Task to carry out ▸ The answer must be every line of the data that holds the word "purple".

Information supplied ▸
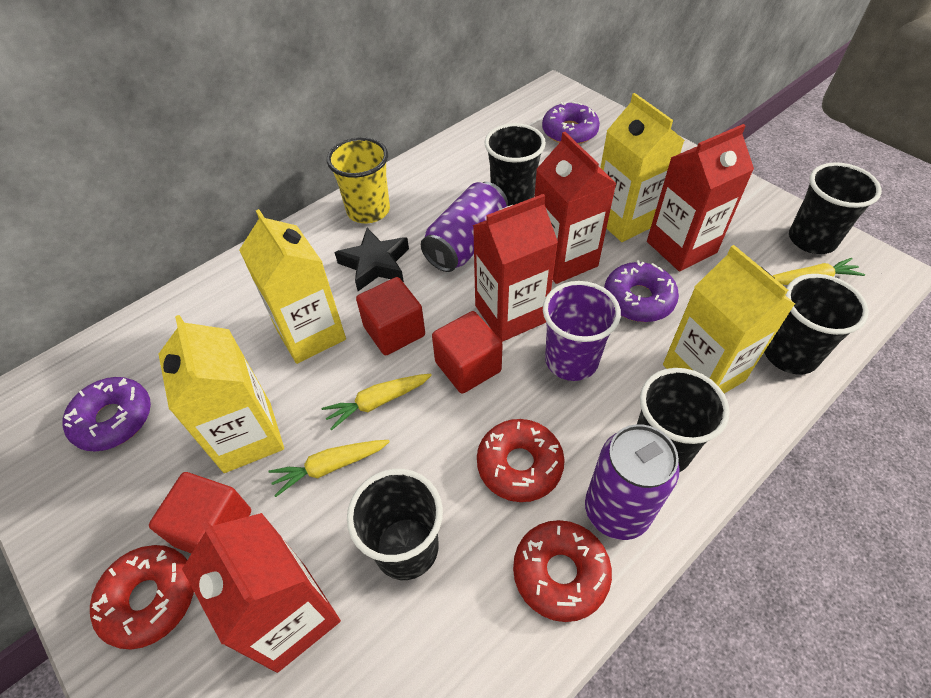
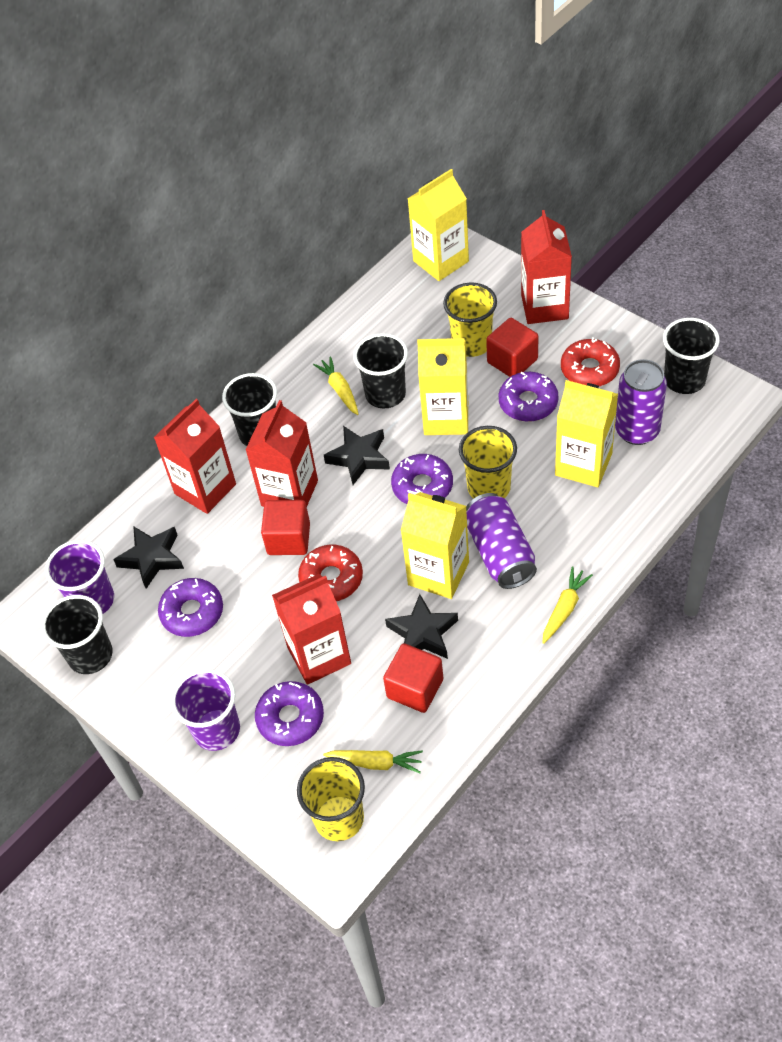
black cup: [347,469,443,580] [485,123,546,206] [637,368,730,472] [764,274,869,375] [789,162,882,254] = 5 -> [41,595,113,674] [222,373,277,446] [353,333,408,409] [663,318,720,394] = 4
black star: [335,228,409,291] = 1 -> [113,526,184,589] [324,426,390,485] [385,594,458,659] = 3
purple cup: [543,281,621,381] = 1 -> [45,540,114,614] [171,669,240,751] = 2
purple donut: [63,377,151,451] [542,101,600,144] [604,260,679,322] = 3 -> [158,578,223,637] [255,681,324,746] [391,454,453,504] [499,372,558,422] = 4
red donut: [90,545,194,650] [477,419,565,502] [513,520,612,622] = 3 -> [298,545,363,601] [561,337,620,387] = 2
yellow cup: [327,137,390,223] = 1 -> [297,757,365,841] [443,282,497,357] [459,426,517,499] = 3

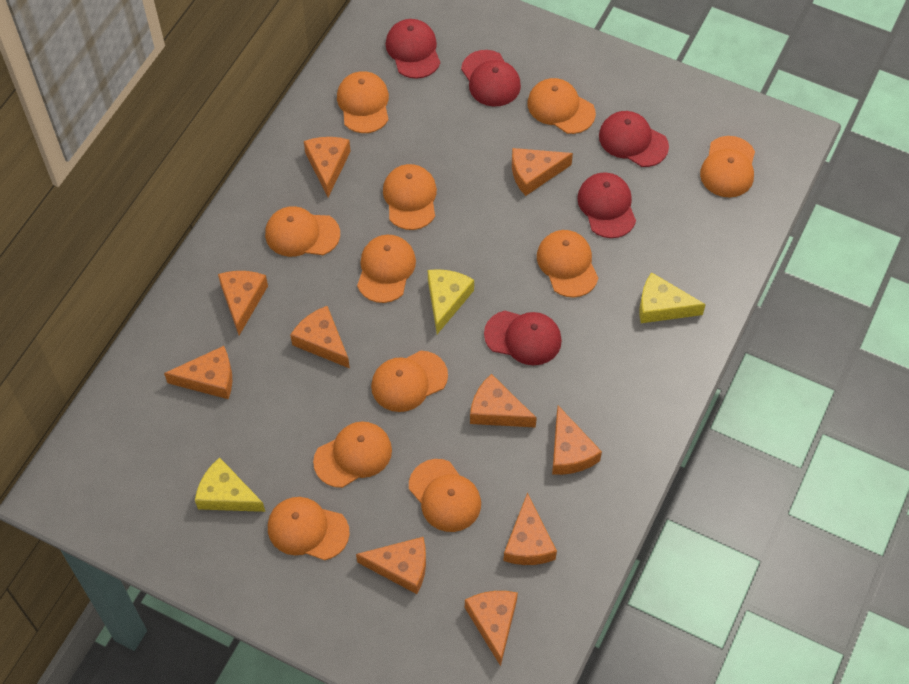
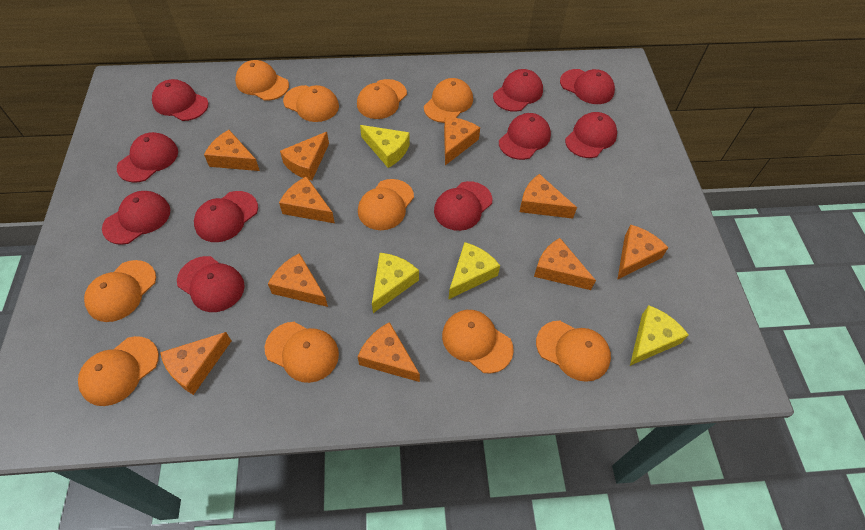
orange cap: [265,206,340,257] [268,497,350,560] [313,421,392,488] [337,71,389,133] [357,235,416,303] [371,351,448,412] [383,164,437,230] [409,459,481,532] [527,78,596,134] [537,230,598,298] [700,136,755,198] = 11 -> [78,336,159,406] [84,260,156,322] [235,60,289,101] [265,322,339,383] [283,85,339,122] [357,79,407,119] [358,179,414,230] [424,78,473,123] [442,310,514,374] [536,321,611,382] = 10
red cap: [385,19,440,79] [461,50,521,107] [484,311,562,365] [577,172,636,238] [599,111,669,167] = 5 -> [102,191,170,245] [117,132,178,183] [152,79,208,121] [177,256,245,312] [194,191,258,242] [434,181,493,231] [493,69,543,112] [499,113,551,160] [560,69,615,104] [565,112,617,158] = 10
yellow cheese: [195,457,265,512] [428,269,474,334] [639,272,706,323] = 3 -> [360,125,410,168] [372,253,419,313] [448,242,500,300] [630,305,689,366] = 4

Response area ▸
purple cup: [543,281,621,381] = 1 -> [45,540,114,614] [171,669,240,751] = 2
purple donut: [63,377,151,451] [542,101,600,144] [604,260,679,322] = 3 -> [158,578,223,637] [255,681,324,746] [391,454,453,504] [499,372,558,422] = 4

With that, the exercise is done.